(Source records)
☆ ☆ ☆ ☆ ☆

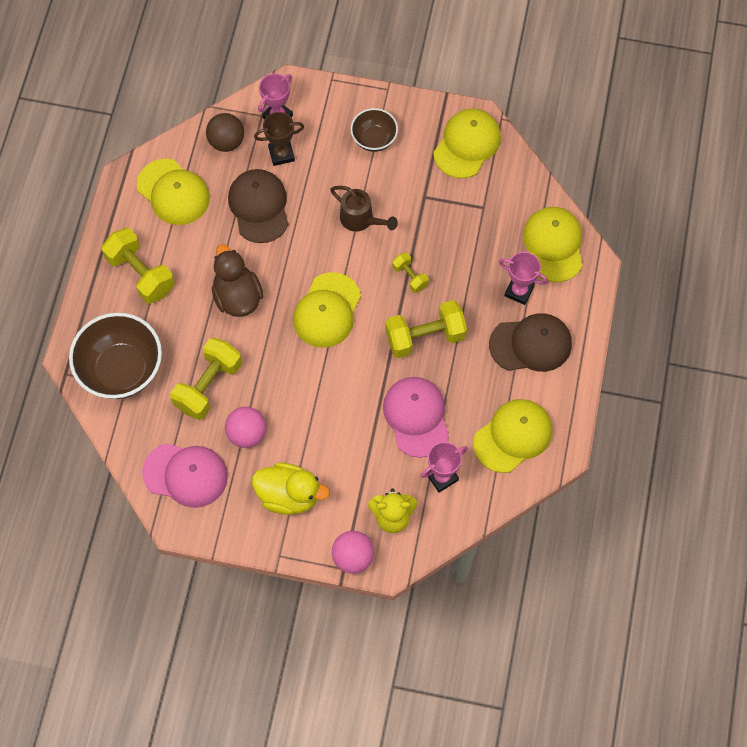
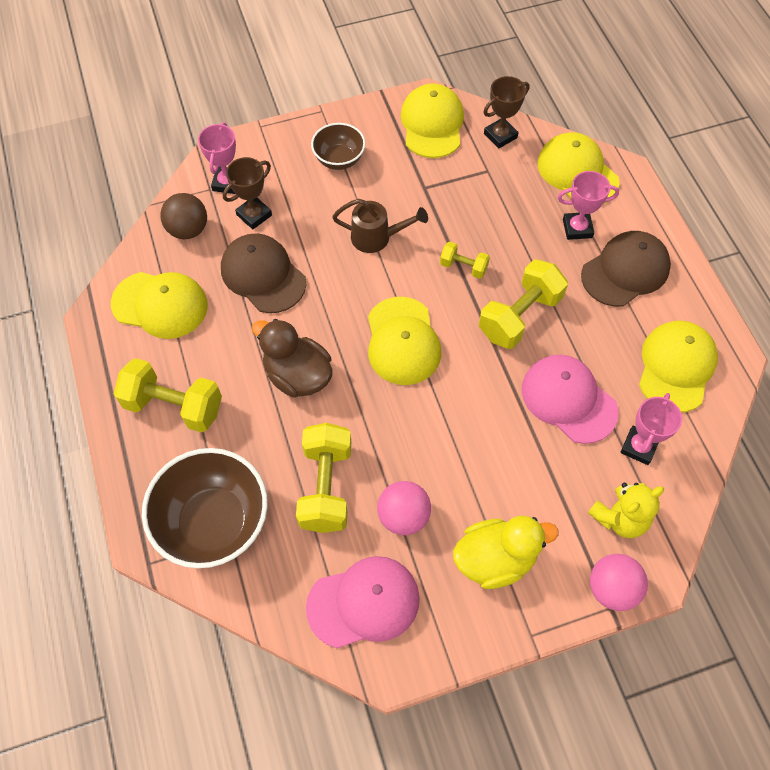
camera: 30 degrees left, 5 degrees down
(514, 182) = (500, 135): none -> brown trophy

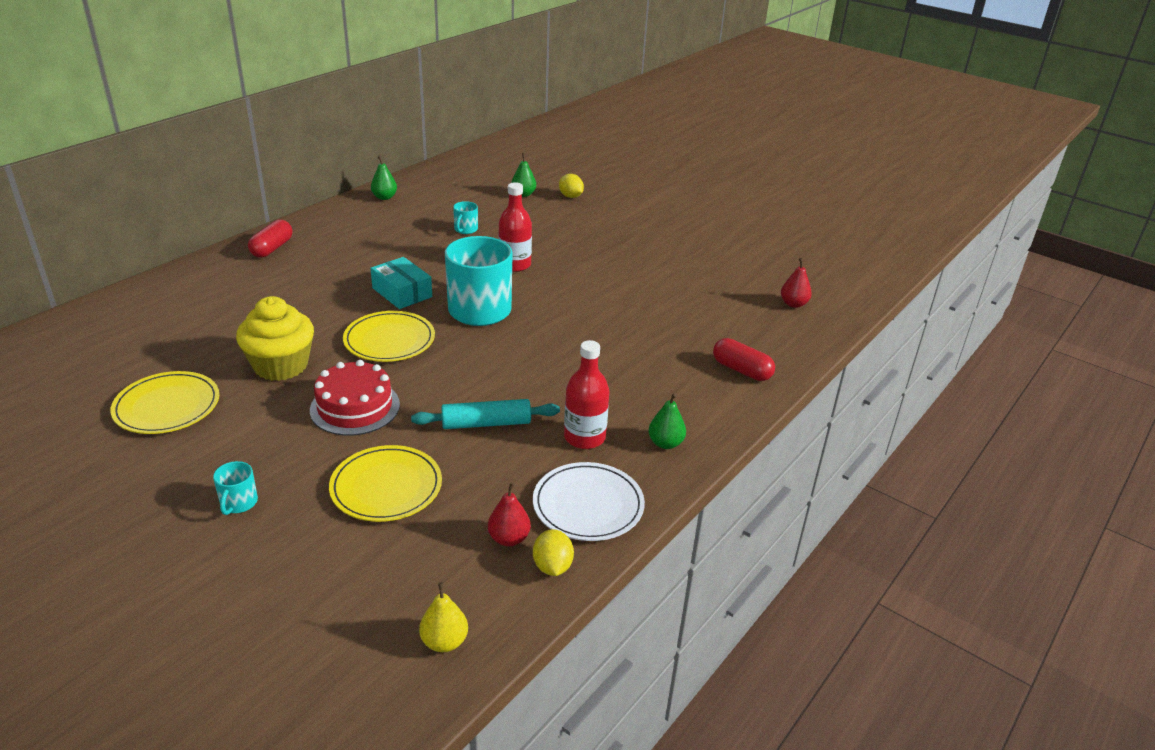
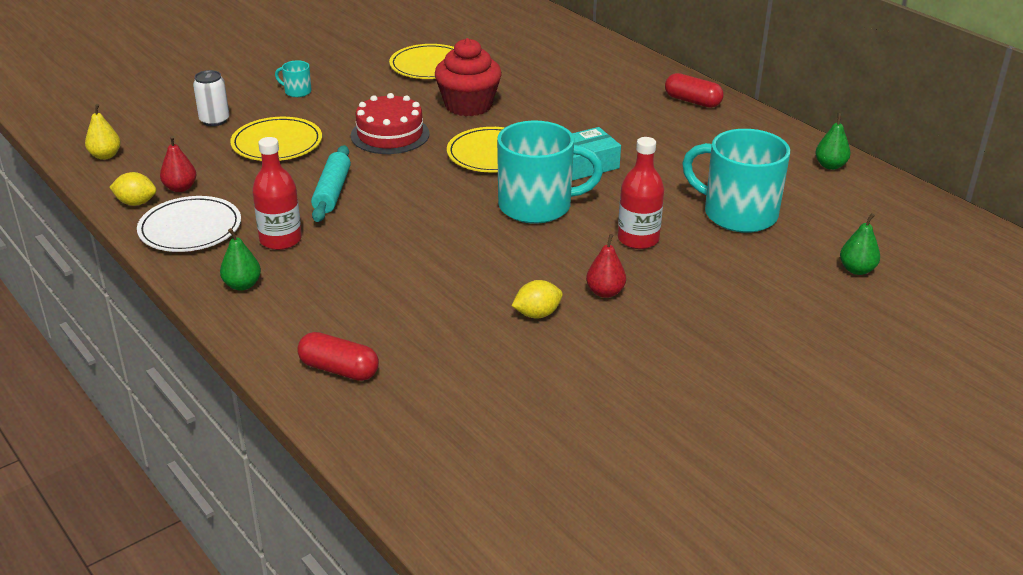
camera: 105 degrees right, 0 degrees up
(281, 365) = (468, 105): yellow cupcake -> red cupcake
(328, 560) = (214, 120): none -> white can
(465, 229) = (738, 214): turquoise mug -> turquoise mug, size x2.34
(570, 196) = (856, 312): yellow lemon -> yellow lemon (537, 314)
(741, 370) = (339, 369): red capsule -> red capsule turned 60 degrees clockwise
(793, 304) = (479, 468): red pear -> red pear (605, 292)

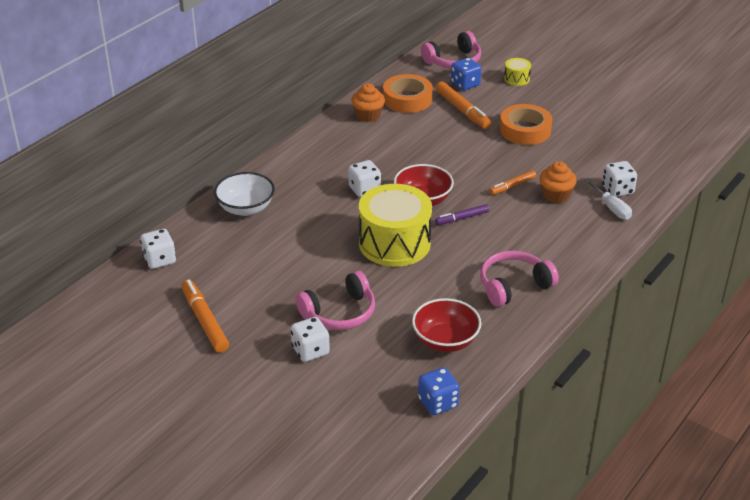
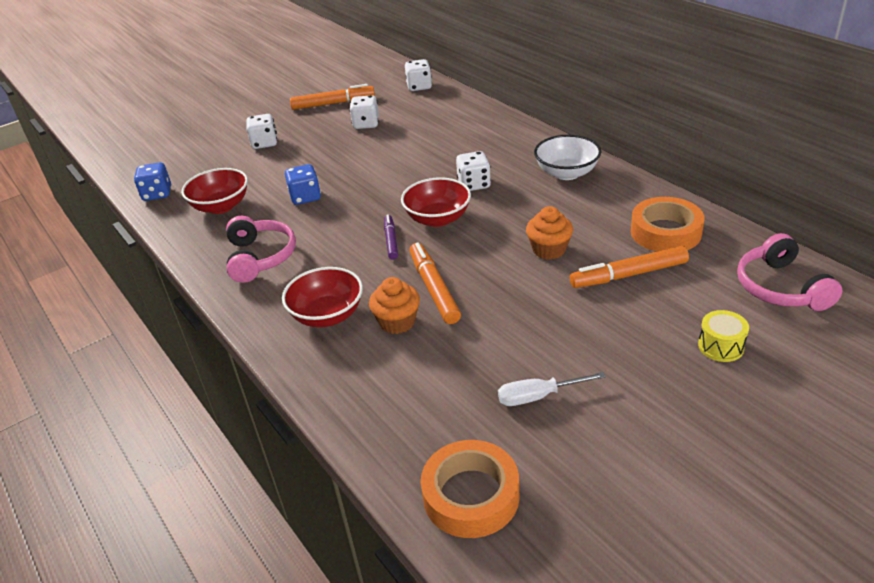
camera: 110 degrees right, 0 degrees up
(245, 208) = (472, 122): white bowl -> white bowl (566, 173)
(340, 313) = (297, 158): pink headphones -> none
(368, 115) = (628, 199): orange cupcake -> orange cupcake (549, 250)
(394, 243) = (374, 194): yellow drum -> none
(465, 84) = (704, 288): blue dice -> blue dice (305, 197)
(512, 186) = (434, 288): orange marker -> orange marker, size x1.64
(525, 130) = (563, 325): orange tape -> orange tape (471, 495)
(565, 229) = (327, 315): none -> red bowl
(611, 208) = (345, 368): white screwdriver -> white screwdriver (538, 396)
(617, 190) = (380, 386): white dice -> white dice (366, 124)

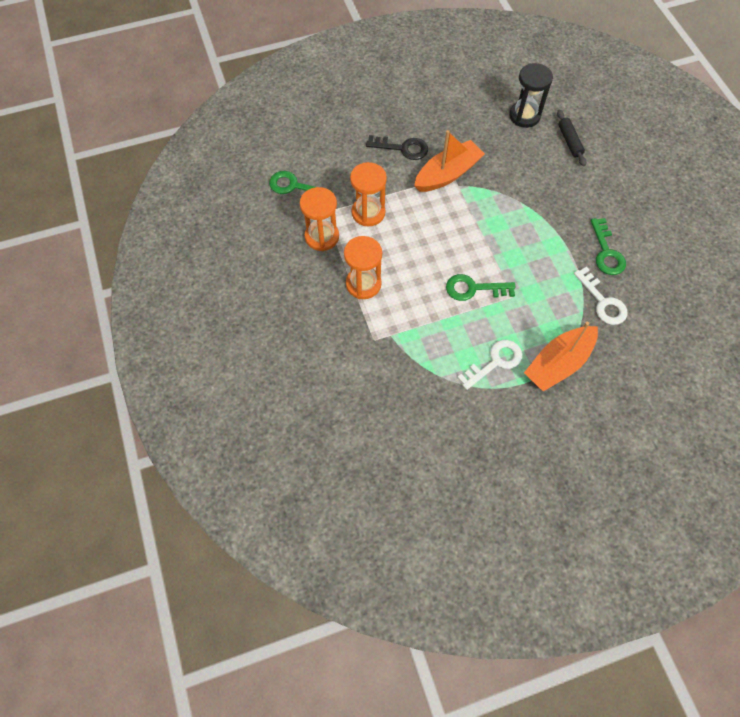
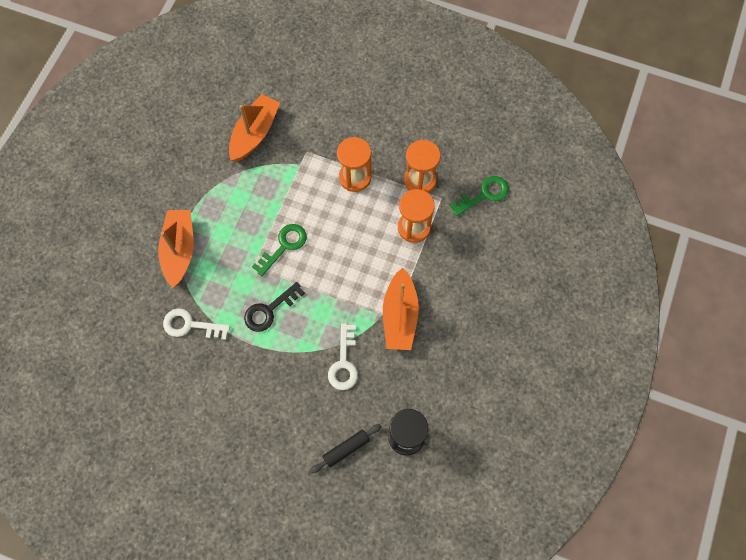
camera: 130 degrees right, 5 degrees up
(396, 397) = (255, 133): none -> orange boat
(402, 148) = (456, 303): black key -> black key (269, 310)
(495, 362) = (219, 211): white key -> white key (344, 363)
(569, 141) = (346, 449): black rolling pin -> black rolling pin turned 60 degrees counterclockwise
(606, 252) = (223, 369): green key -> none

☆ ☆ ☆ ☆ ☆

Task to complete: Please filter the entries above down to the lines holding "turned" and copy them.

Exercise solution:
(741, 370) = (339, 369): red capsule -> red capsule turned 60 degrees clockwise
(569, 141) = (346, 449): black rolling pin -> black rolling pin turned 60 degrees counterclockwise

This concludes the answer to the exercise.